**Required action**
Whenever the string "test" turns up in a line below, that line should be copied.

Data supplied section start

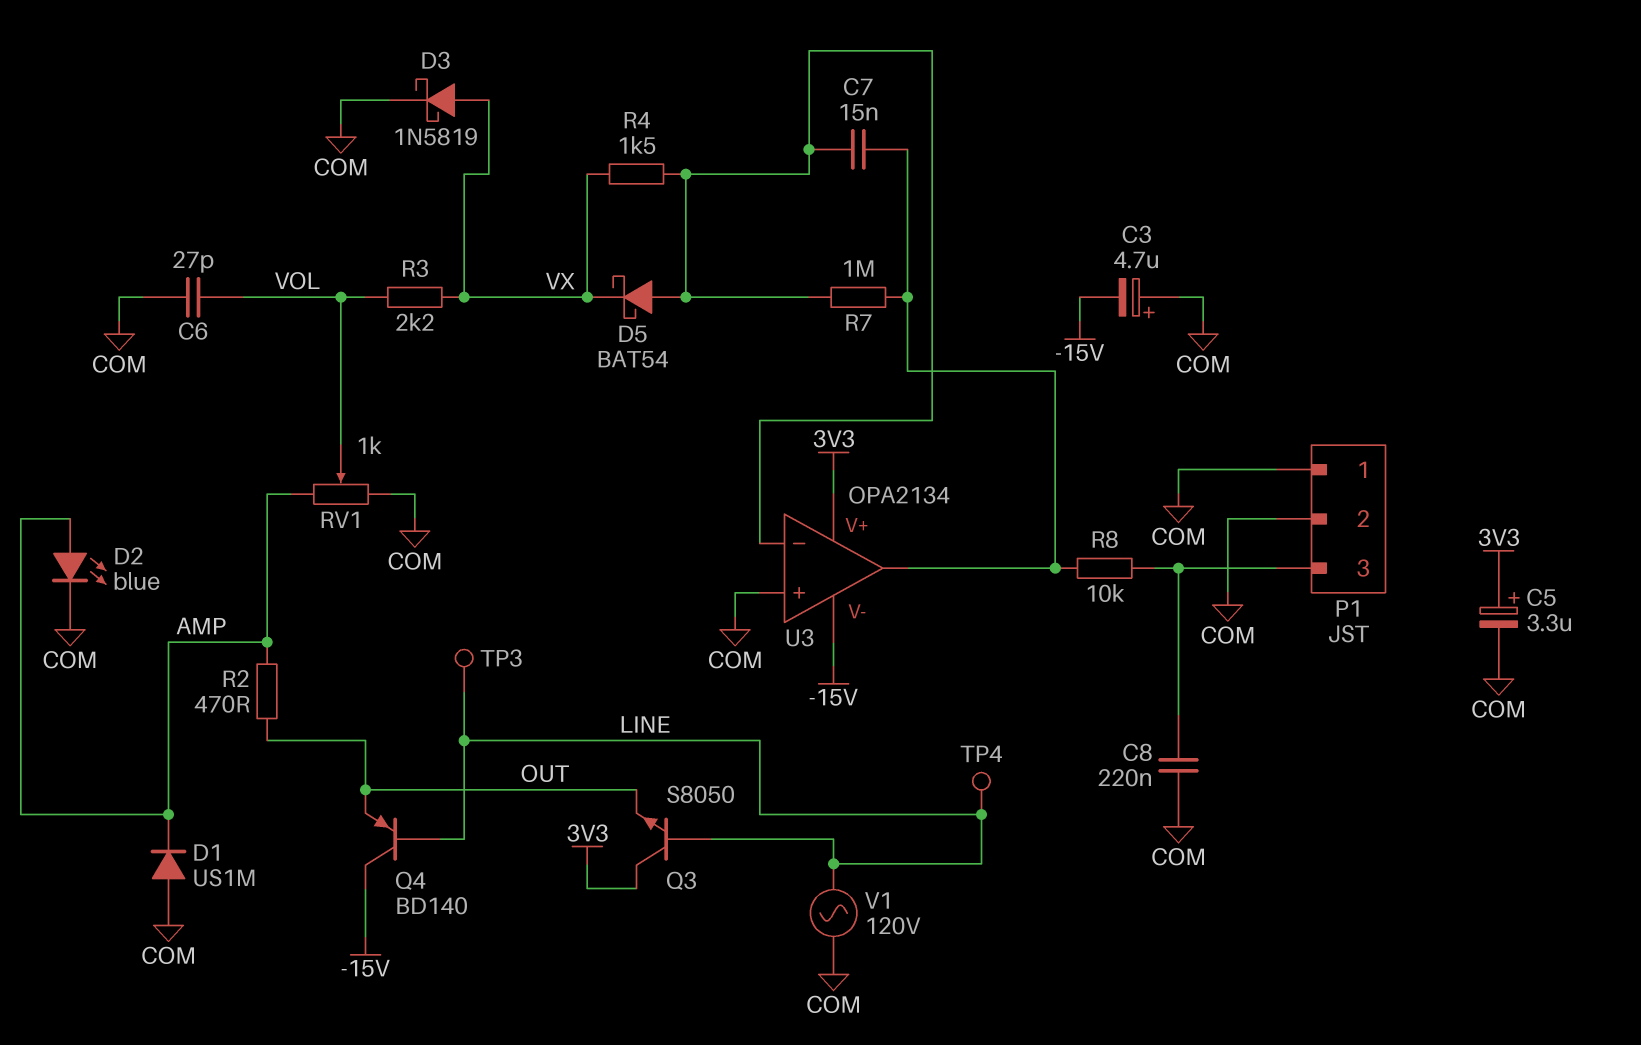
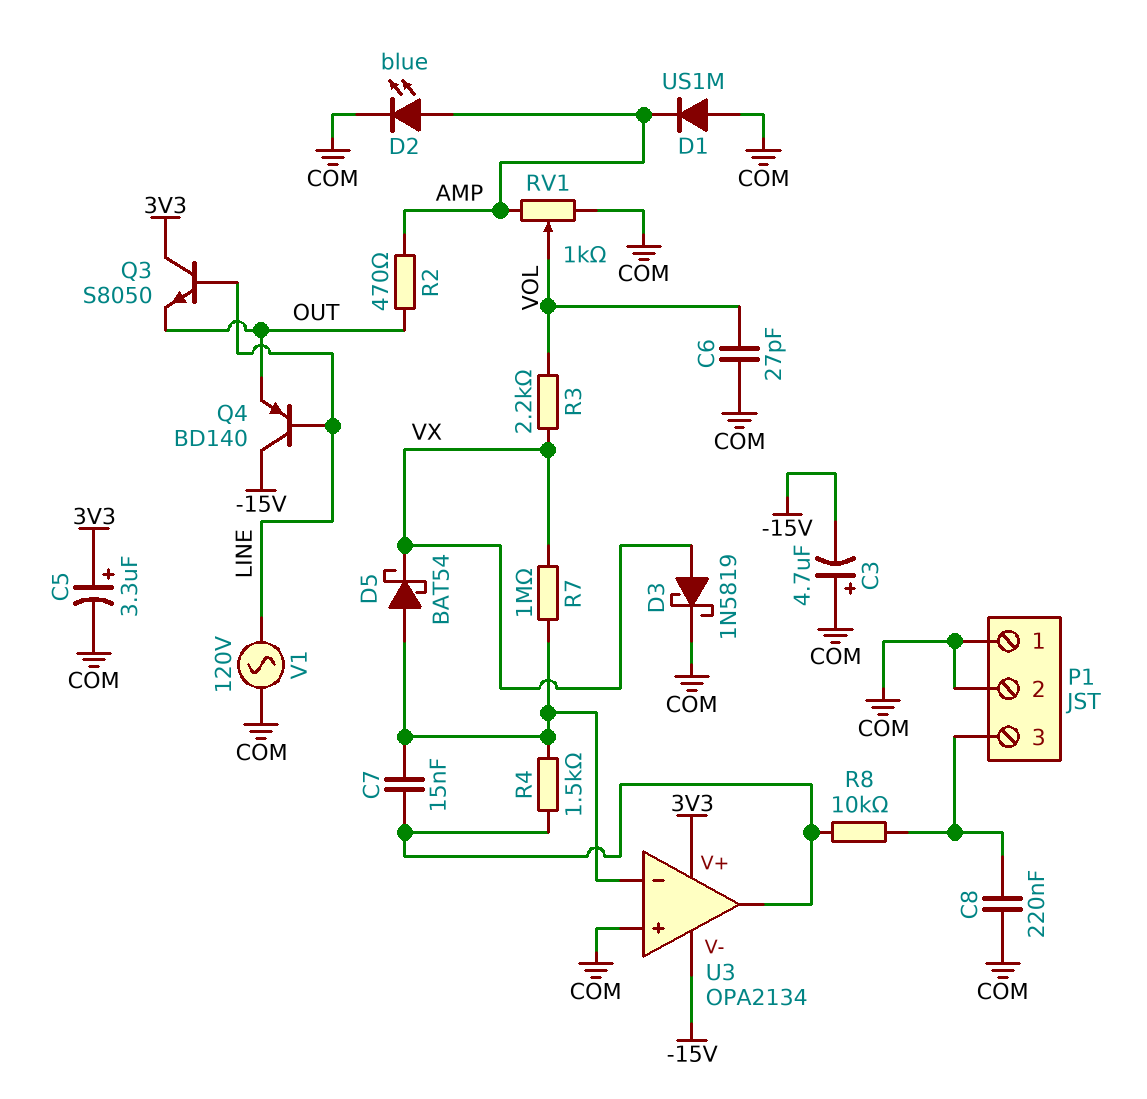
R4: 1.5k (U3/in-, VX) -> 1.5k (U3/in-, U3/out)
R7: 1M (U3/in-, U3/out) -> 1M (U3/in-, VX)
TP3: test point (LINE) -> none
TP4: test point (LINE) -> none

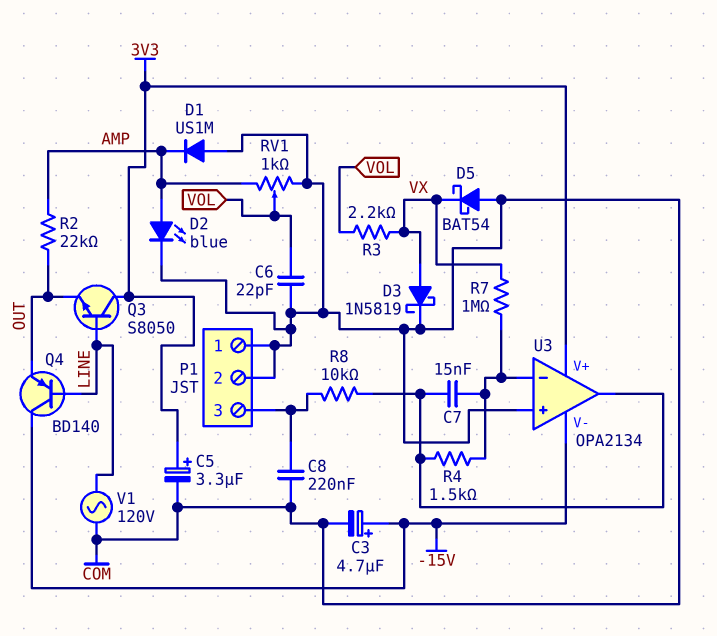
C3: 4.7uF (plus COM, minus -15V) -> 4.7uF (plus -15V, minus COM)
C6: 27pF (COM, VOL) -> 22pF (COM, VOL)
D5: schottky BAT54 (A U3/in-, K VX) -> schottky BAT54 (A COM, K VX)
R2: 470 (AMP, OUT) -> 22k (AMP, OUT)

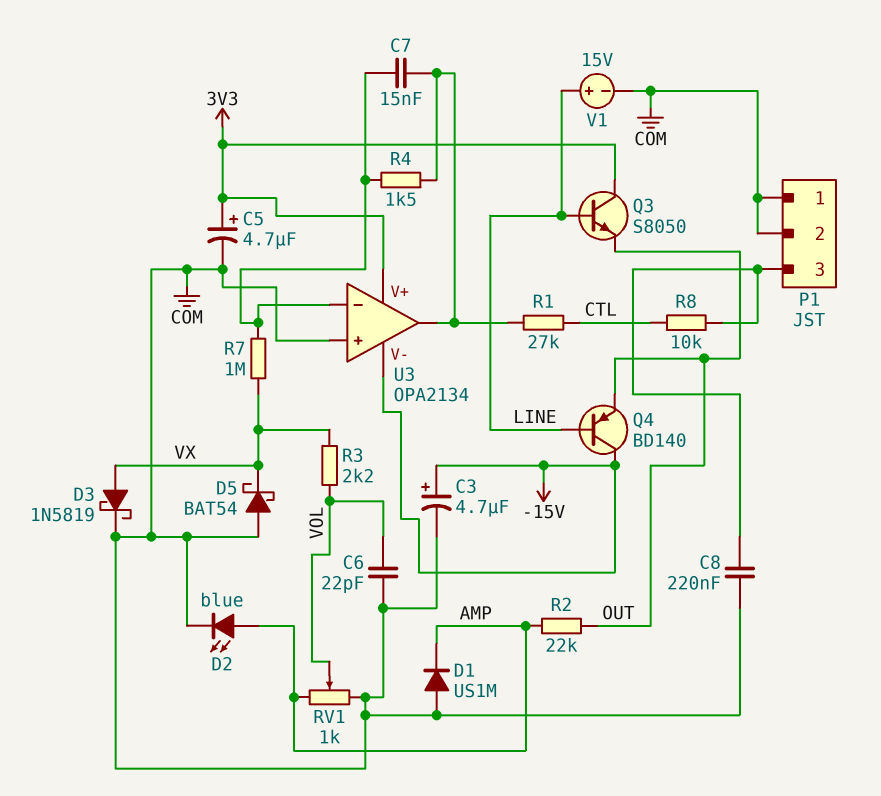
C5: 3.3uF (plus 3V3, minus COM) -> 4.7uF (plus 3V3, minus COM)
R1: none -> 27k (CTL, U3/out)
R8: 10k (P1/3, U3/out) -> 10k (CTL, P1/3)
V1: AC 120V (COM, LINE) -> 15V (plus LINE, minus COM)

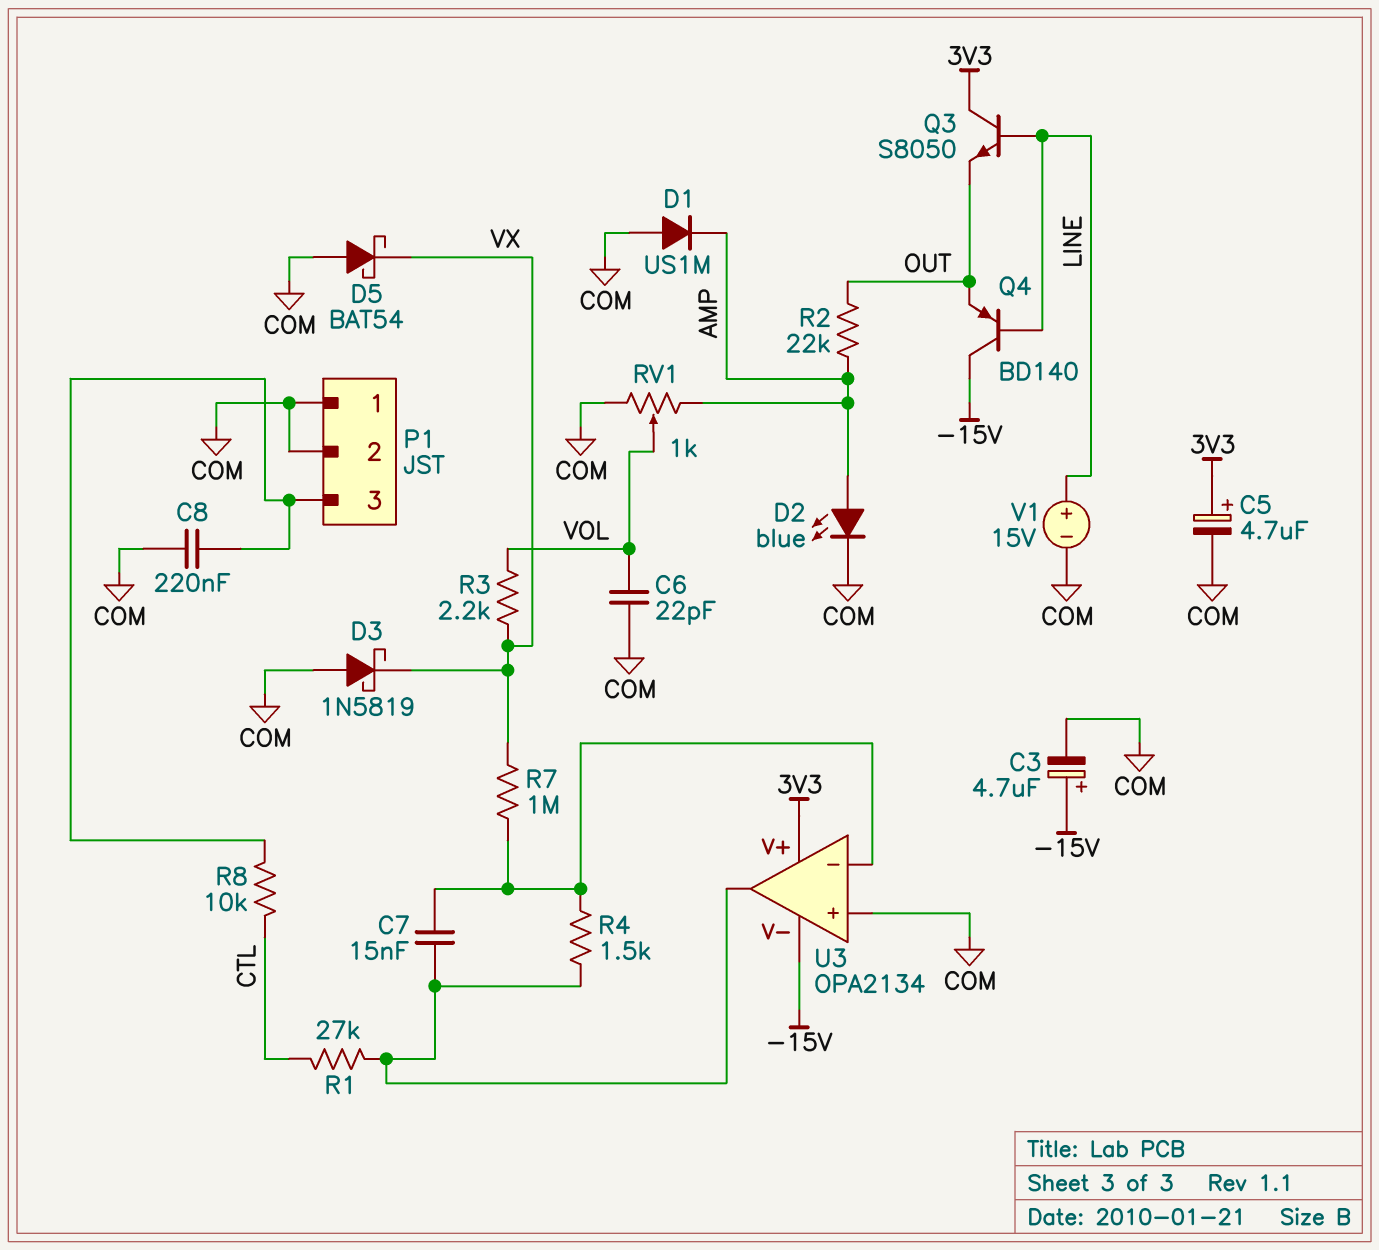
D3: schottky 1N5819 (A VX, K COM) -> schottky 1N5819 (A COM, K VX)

Data supplied section end

**Result**
TP3: test point (LINE) -> none
TP4: test point (LINE) -> none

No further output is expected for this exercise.